▸ What to produce:
In the records that follow, how many lines contain the word "rectangle"? Give only that figure.

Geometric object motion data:
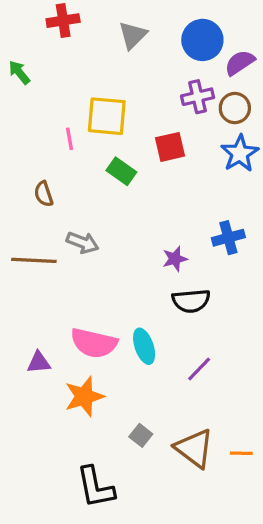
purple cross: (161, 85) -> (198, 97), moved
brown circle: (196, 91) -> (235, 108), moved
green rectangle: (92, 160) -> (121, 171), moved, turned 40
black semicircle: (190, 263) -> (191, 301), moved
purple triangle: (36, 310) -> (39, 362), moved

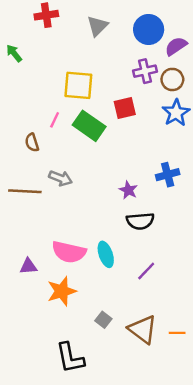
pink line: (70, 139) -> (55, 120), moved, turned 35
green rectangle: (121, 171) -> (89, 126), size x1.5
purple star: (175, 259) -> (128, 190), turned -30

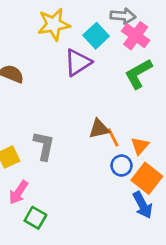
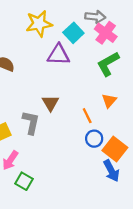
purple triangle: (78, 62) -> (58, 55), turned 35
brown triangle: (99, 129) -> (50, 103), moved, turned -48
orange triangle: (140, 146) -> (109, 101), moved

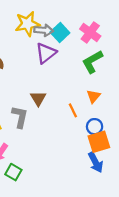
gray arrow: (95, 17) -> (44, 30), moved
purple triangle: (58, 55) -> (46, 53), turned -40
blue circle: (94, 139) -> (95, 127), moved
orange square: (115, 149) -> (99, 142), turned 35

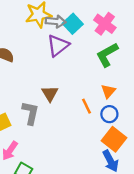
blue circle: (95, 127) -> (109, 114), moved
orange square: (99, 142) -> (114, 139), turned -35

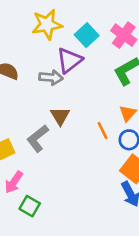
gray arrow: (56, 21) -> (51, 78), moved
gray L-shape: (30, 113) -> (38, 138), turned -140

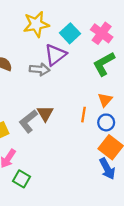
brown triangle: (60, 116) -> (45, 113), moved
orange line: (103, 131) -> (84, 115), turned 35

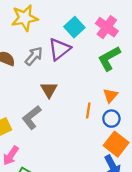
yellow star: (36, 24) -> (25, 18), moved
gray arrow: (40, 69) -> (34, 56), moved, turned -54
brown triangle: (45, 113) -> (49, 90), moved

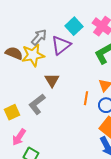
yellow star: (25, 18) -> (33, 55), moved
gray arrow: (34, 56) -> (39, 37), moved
...
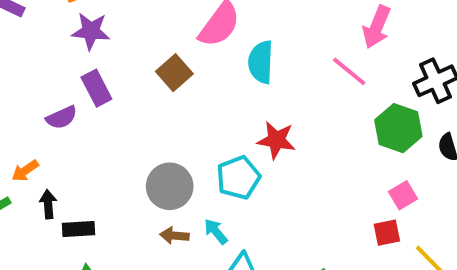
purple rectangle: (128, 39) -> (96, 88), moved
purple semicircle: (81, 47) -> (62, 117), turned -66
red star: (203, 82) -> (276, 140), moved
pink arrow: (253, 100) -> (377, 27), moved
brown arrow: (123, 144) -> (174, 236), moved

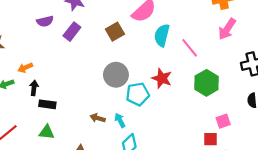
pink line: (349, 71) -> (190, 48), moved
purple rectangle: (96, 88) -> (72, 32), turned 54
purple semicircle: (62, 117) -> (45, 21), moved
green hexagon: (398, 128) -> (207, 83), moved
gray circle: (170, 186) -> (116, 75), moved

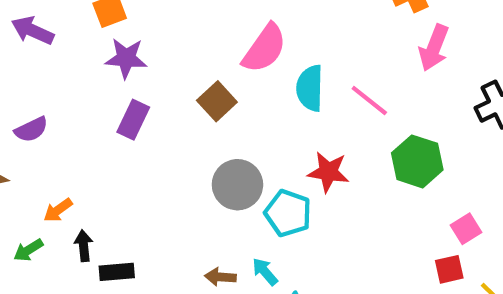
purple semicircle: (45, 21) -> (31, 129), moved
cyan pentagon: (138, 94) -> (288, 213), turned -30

▸ Exercise result:
4